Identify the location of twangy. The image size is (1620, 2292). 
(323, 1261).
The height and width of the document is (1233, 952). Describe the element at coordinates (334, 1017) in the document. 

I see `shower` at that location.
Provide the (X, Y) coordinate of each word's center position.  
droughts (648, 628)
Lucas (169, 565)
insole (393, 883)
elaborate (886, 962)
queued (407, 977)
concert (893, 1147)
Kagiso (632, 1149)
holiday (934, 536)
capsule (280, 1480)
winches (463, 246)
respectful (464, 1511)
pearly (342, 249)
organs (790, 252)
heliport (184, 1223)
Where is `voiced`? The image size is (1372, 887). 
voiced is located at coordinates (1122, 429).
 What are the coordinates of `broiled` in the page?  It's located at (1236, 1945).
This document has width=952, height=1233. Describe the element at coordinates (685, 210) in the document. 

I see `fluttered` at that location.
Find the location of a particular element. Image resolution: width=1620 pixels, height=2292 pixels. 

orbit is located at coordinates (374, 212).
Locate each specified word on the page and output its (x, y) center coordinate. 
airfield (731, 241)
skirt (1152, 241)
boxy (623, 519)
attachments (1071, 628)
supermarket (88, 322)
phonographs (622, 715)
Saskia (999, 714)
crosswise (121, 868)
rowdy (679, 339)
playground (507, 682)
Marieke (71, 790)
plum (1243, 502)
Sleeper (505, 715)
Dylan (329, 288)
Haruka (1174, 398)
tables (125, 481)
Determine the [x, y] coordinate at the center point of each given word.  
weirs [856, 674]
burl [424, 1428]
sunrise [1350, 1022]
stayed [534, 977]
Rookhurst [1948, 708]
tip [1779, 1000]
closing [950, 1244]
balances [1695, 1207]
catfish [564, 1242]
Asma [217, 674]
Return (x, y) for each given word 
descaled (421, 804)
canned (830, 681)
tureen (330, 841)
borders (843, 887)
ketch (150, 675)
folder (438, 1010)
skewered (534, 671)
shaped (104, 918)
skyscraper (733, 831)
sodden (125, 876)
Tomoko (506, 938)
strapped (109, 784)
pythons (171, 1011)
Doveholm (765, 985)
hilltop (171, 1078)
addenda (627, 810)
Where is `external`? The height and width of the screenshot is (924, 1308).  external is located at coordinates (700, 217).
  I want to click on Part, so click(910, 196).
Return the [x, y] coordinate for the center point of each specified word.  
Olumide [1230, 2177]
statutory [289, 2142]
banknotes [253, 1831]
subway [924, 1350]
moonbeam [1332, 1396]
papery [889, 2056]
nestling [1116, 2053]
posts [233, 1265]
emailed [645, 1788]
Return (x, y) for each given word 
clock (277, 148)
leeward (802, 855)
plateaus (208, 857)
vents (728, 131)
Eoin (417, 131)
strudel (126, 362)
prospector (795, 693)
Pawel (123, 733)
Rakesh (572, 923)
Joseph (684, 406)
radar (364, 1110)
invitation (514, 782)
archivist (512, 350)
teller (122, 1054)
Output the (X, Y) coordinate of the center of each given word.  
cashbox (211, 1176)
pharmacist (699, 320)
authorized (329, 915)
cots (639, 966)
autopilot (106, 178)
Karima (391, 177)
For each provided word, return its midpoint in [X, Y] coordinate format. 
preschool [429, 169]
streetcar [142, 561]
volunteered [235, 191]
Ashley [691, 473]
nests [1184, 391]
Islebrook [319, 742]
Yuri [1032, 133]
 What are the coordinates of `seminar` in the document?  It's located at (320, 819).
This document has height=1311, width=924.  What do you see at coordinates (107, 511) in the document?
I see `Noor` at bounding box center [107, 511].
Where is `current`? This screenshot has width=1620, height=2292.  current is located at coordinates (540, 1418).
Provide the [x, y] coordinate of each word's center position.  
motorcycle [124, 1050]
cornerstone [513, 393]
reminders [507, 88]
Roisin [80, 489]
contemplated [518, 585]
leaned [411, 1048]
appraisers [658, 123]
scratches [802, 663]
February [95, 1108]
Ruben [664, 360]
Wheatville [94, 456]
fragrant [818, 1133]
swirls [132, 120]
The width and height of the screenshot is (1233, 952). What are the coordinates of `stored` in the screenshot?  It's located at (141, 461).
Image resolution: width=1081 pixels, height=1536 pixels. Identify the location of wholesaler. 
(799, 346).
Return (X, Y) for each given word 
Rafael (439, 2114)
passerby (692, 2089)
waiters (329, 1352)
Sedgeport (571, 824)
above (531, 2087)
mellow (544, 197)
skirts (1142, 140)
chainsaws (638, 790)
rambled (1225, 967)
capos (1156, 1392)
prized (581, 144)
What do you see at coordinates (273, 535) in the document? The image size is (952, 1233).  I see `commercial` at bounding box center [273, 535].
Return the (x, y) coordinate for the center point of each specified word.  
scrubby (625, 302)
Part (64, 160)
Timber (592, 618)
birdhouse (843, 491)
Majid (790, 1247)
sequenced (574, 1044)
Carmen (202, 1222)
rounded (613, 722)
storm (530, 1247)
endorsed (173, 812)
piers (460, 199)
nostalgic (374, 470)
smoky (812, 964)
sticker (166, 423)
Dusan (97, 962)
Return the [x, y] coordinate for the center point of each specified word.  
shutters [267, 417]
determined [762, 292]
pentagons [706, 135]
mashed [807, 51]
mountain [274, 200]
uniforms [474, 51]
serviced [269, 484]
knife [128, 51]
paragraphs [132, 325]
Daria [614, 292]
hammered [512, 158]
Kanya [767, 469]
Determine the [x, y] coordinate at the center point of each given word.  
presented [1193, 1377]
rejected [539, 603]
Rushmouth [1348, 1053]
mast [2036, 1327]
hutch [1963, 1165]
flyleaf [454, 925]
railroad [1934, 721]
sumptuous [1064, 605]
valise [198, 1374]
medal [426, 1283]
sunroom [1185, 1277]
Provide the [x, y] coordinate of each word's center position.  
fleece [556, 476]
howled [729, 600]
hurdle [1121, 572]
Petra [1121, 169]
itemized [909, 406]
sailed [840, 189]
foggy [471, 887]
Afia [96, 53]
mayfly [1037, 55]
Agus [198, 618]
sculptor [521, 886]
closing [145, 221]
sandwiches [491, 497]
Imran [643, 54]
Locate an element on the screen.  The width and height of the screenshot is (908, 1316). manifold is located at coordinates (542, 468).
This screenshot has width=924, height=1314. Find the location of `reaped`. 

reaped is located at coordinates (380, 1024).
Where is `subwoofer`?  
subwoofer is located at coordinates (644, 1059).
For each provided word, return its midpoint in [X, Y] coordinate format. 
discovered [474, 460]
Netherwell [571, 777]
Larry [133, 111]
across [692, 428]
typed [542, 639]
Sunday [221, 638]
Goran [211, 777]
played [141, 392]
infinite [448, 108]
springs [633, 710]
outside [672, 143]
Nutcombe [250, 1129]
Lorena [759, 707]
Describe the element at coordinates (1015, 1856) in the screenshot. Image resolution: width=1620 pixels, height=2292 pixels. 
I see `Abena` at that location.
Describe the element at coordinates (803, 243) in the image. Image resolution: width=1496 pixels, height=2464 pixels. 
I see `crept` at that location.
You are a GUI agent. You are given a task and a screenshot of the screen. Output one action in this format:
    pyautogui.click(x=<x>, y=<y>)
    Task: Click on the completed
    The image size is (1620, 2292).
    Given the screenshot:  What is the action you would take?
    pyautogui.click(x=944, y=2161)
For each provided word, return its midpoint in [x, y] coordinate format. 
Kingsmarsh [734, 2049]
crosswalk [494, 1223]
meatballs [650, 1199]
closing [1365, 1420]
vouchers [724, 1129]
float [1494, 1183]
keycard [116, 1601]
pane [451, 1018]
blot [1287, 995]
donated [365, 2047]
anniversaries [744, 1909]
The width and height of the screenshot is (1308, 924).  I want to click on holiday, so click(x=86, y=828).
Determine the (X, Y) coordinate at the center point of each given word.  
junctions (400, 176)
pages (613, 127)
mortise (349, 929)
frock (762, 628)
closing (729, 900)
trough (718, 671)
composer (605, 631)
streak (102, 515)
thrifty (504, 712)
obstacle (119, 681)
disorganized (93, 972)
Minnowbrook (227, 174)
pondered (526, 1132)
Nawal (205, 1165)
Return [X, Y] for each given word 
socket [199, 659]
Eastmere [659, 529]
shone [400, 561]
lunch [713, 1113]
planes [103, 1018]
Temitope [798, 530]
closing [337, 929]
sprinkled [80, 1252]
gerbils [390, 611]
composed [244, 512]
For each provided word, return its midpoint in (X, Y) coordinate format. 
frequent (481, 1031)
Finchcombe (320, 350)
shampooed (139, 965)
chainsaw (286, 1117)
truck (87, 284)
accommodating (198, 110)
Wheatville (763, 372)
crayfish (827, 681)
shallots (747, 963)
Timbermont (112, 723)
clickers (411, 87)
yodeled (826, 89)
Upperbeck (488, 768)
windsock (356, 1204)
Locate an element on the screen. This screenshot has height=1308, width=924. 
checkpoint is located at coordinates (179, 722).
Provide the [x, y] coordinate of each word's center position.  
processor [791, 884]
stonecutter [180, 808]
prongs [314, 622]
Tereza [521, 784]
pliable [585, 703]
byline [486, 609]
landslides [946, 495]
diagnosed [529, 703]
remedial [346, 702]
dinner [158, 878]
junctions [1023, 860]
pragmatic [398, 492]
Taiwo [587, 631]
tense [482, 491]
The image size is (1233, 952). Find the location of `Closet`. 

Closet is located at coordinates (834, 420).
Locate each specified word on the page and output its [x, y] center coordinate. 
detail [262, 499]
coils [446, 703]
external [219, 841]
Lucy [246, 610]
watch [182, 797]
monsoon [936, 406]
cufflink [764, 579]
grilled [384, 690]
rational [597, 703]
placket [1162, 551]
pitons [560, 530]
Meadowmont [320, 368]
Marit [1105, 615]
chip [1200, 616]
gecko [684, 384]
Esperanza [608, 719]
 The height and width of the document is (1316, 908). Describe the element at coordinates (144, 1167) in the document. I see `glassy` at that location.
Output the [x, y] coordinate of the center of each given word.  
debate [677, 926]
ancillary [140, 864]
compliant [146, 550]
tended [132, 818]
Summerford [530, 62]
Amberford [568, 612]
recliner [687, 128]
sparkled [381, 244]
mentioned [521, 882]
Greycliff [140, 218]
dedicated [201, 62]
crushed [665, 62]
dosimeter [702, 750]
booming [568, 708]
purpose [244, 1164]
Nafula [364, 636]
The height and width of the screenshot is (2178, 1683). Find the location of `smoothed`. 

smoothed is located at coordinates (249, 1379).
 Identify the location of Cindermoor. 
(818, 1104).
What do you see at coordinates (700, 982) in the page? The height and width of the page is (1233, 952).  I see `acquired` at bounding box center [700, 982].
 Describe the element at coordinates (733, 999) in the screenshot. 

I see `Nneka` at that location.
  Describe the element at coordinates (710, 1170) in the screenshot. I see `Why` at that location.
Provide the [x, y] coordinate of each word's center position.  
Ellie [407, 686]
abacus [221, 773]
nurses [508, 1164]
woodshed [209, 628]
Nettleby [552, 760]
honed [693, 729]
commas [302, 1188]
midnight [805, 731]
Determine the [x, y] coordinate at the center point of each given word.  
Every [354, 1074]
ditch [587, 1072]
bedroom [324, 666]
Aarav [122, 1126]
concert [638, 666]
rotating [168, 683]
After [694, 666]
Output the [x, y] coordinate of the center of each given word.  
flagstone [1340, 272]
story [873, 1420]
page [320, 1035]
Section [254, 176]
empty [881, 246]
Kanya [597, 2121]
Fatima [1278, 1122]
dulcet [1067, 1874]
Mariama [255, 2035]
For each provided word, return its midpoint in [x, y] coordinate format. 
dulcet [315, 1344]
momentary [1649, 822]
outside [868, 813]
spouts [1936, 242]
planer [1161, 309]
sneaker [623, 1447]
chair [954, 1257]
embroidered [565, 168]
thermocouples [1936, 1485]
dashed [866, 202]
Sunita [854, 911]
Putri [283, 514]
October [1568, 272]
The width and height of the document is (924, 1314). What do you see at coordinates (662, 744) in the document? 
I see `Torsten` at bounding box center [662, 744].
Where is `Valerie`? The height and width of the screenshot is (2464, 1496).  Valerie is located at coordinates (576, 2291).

**Given exercise**
Set down every line of the items from the one containing "Petra [1121, 169]" down to the one containing "played [141, 392]", both included, without changing anything.

**Completed exercise**
Petra [1121, 169]
itemized [909, 406]
sailed [840, 189]
foggy [471, 887]
Afia [96, 53]
mayfly [1037, 55]
Agus [198, 618]
sculptor [521, 886]
closing [145, 221]
sandwiches [491, 497]
Imran [643, 54]
Locate an element on the screen.  The width and height of the screenshot is (908, 1316). manifold is located at coordinates (542, 468).
This screenshot has width=924, height=1314. Find the location of `reaped`. 

reaped is located at coordinates (380, 1024).
Where is `subwoofer`?  
subwoofer is located at coordinates (644, 1059).
For each provided word, return its midpoint in [X, Y] coordinate format. 
discovered [474, 460]
Netherwell [571, 777]
Larry [133, 111]
across [692, 428]
typed [542, 639]
Sunday [221, 638]
Goran [211, 777]
played [141, 392]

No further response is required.